▸ Exercise aim:
Return the full listing below, unchanged.

┌─ Listed entries

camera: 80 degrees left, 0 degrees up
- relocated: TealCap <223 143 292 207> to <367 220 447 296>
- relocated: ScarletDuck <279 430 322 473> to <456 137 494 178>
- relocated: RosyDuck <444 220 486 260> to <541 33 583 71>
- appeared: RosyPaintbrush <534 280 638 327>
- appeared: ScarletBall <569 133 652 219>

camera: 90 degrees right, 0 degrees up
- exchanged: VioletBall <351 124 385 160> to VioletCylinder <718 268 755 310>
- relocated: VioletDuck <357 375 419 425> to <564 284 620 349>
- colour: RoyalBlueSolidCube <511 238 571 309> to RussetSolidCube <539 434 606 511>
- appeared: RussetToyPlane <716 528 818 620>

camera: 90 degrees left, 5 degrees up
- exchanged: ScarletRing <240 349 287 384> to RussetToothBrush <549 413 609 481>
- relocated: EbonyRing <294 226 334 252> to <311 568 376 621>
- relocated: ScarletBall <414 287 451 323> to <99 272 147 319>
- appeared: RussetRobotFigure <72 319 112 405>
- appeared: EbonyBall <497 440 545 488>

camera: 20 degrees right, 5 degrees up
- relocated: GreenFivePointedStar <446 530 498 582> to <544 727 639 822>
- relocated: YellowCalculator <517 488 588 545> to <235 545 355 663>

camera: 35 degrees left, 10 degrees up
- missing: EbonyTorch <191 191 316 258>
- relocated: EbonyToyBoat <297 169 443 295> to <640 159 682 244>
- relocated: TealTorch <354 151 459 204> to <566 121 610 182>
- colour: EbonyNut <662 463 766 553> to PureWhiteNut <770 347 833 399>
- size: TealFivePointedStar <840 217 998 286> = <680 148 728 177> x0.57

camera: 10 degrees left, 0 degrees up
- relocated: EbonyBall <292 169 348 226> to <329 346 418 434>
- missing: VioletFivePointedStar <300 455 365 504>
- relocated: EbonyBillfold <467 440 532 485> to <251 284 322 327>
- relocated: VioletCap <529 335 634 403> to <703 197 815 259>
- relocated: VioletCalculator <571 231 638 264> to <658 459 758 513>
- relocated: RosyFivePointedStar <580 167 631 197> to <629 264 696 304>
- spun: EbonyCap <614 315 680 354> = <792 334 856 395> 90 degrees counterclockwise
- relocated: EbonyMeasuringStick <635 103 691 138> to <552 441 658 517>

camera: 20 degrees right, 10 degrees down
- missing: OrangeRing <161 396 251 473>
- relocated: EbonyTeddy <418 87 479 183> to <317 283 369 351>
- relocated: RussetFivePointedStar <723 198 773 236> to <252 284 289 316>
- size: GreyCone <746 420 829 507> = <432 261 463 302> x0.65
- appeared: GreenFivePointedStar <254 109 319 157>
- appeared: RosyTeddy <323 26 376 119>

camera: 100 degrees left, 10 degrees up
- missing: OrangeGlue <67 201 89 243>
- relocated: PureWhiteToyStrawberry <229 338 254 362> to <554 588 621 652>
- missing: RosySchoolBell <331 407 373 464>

└─

▸ Response:
camera: 80 degrees left, 0 degrees up
- relocated: TealCap <223 143 292 207> to <367 220 447 296>
- relocated: ScarletDuck <279 430 322 473> to <456 137 494 178>
- relocated: RosyDuck <444 220 486 260> to <541 33 583 71>
- appeared: RosyPaintbrush <534 280 638 327>
- appeared: ScarletBall <569 133 652 219>

camera: 90 degrees right, 0 degrees up
- exchanged: VioletBall <351 124 385 160> to VioletCylinder <718 268 755 310>
- relocated: VioletDuck <357 375 419 425> to <564 284 620 349>
- colour: RoyalBlueSolidCube <511 238 571 309> to RussetSolidCube <539 434 606 511>
- appeared: RussetToyPlane <716 528 818 620>

camera: 90 degrees left, 5 degrees up
- exchanged: ScarletRing <240 349 287 384> to RussetToothBrush <549 413 609 481>
- relocated: EbonyRing <294 226 334 252> to <311 568 376 621>
- relocated: ScarletBall <414 287 451 323> to <99 272 147 319>
- appeared: RussetRobotFigure <72 319 112 405>
- appeared: EbonyBall <497 440 545 488>

camera: 20 degrees right, 5 degrees up
- relocated: GreenFivePointedStar <446 530 498 582> to <544 727 639 822>
- relocated: YellowCalculator <517 488 588 545> to <235 545 355 663>

camera: 35 degrees left, 10 degrees up
- missing: EbonyTorch <191 191 316 258>
- relocated: EbonyToyBoat <297 169 443 295> to <640 159 682 244>
- relocated: TealTorch <354 151 459 204> to <566 121 610 182>
- colour: EbonyNut <662 463 766 553> to PureWhiteNut <770 347 833 399>
- size: TealFivePointedStar <840 217 998 286> = <680 148 728 177> x0.57

camera: 10 degrees left, 0 degrees up
- relocated: EbonyBall <292 169 348 226> to <329 346 418 434>
- missing: VioletFivePointedStar <300 455 365 504>
- relocated: EbonyBillfold <467 440 532 485> to <251 284 322 327>
- relocated: VioletCap <529 335 634 403> to <703 197 815 259>
- relocated: VioletCalculator <571 231 638 264> to <658 459 758 513>
- relocated: RosyFivePointedStar <580 167 631 197> to <629 264 696 304>
- spun: EbonyCap <614 315 680 354> = <792 334 856 395> 90 degrees counterclockwise
- relocated: EbonyMeasuringStick <635 103 691 138> to <552 441 658 517>

camera: 20 degrees right, 10 degrees down
- missing: OrangeRing <161 396 251 473>
- relocated: EbonyTeddy <418 87 479 183> to <317 283 369 351>
- relocated: RussetFivePointedStar <723 198 773 236> to <252 284 289 316>
- size: GreyCone <746 420 829 507> = <432 261 463 302> x0.65
- appeared: GreenFivePointedStar <254 109 319 157>
- appeared: RosyTeddy <323 26 376 119>

camera: 100 degrees left, 10 degrees up
- missing: OrangeGlue <67 201 89 243>
- relocated: PureWhiteToyStrawberry <229 338 254 362> to <554 588 621 652>
- missing: RosySchoolBell <331 407 373 464>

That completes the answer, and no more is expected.